▶ [Supplied records]
=====

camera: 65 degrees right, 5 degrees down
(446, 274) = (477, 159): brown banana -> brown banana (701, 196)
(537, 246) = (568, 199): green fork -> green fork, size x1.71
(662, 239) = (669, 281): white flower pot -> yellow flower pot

=====

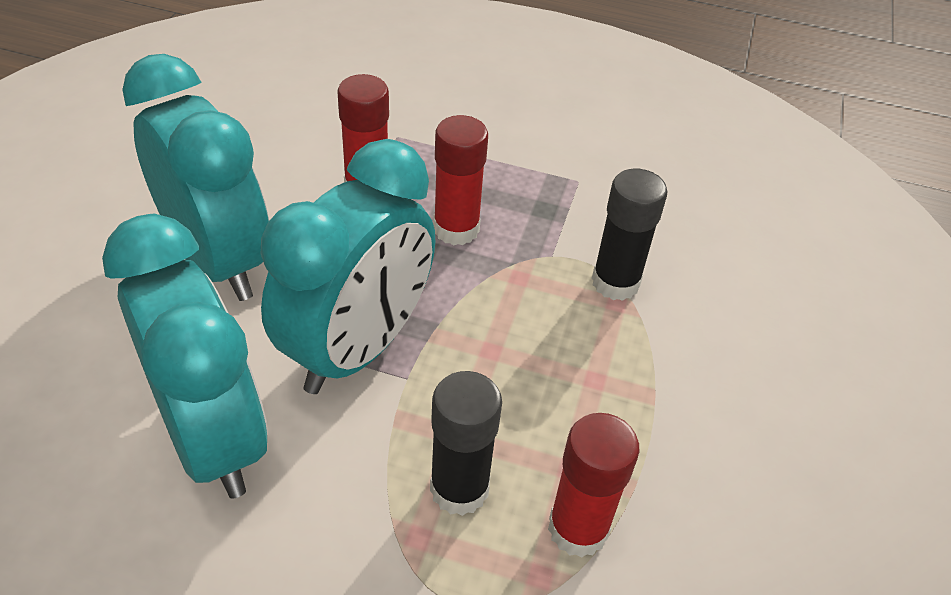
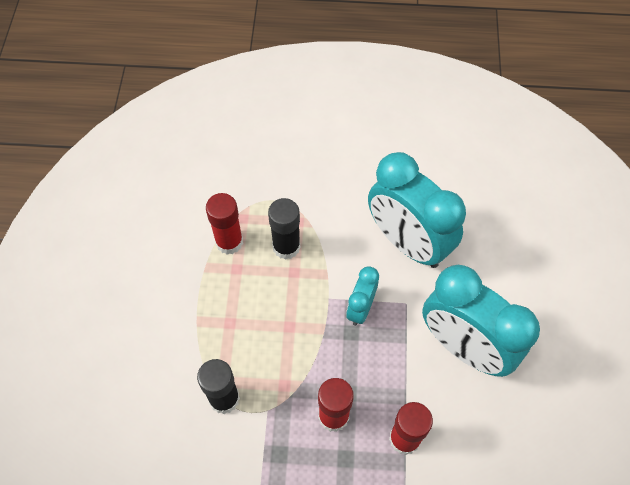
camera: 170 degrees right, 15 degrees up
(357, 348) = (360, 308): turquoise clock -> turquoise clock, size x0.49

=====

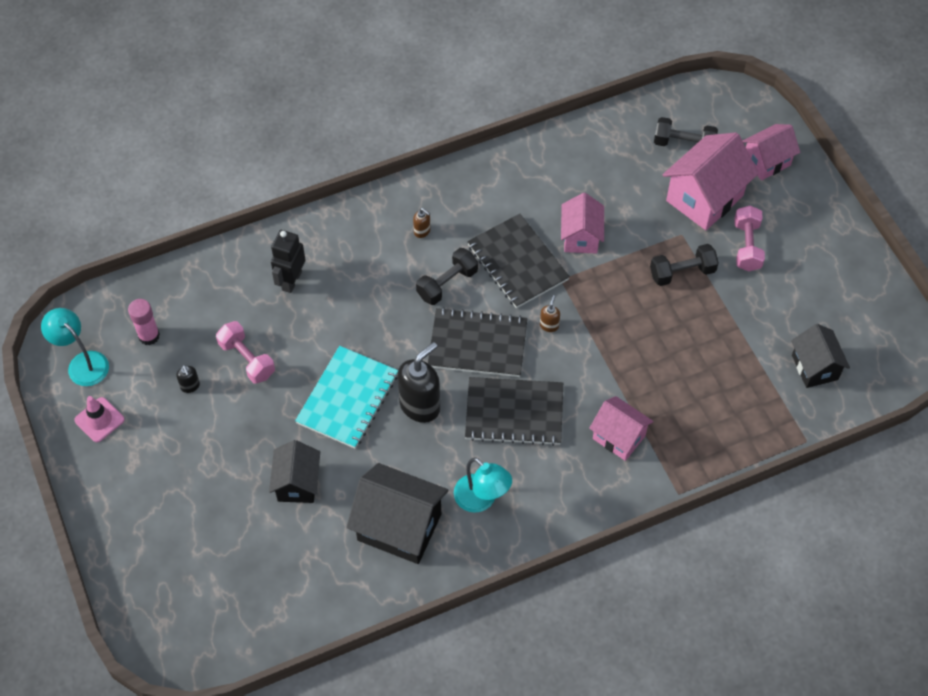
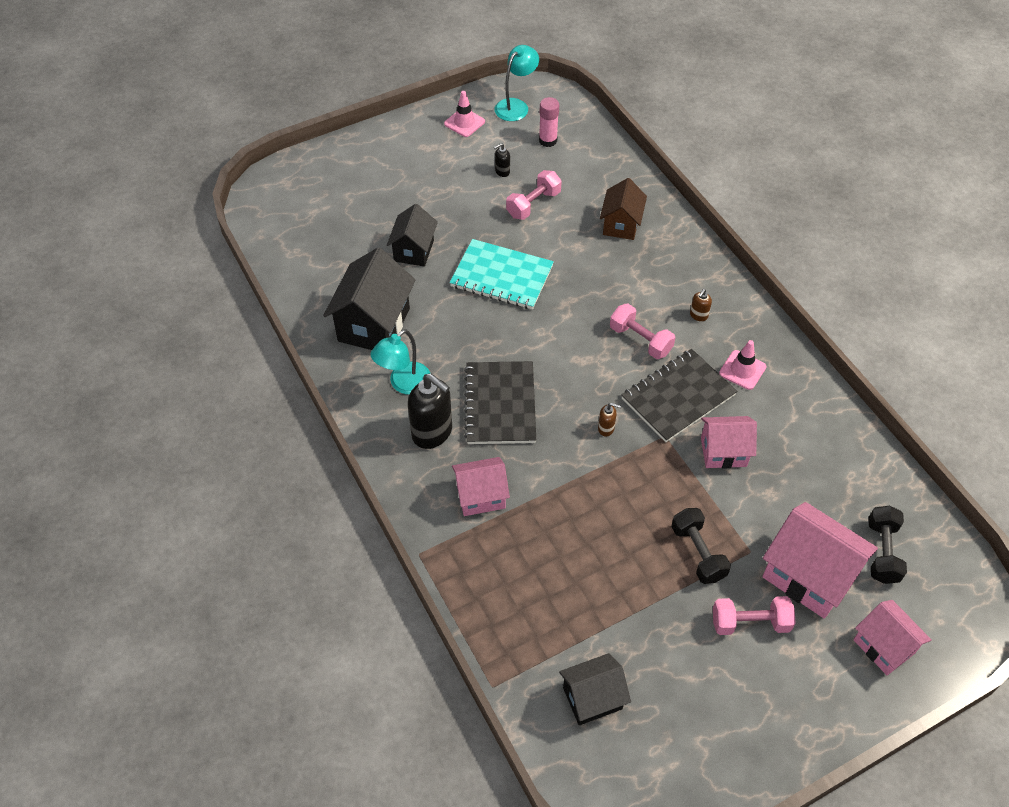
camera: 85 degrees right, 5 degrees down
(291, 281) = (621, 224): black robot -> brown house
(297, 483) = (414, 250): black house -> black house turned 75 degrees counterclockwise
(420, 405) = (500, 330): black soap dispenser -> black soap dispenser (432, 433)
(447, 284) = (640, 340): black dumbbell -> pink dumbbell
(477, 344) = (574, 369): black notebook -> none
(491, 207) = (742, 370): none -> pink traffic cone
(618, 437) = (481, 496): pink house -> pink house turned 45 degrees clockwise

=====

Line by line, check the listing above for the string "size" and say how many lines have it, giving the number alone.

▶ [Answer below]
2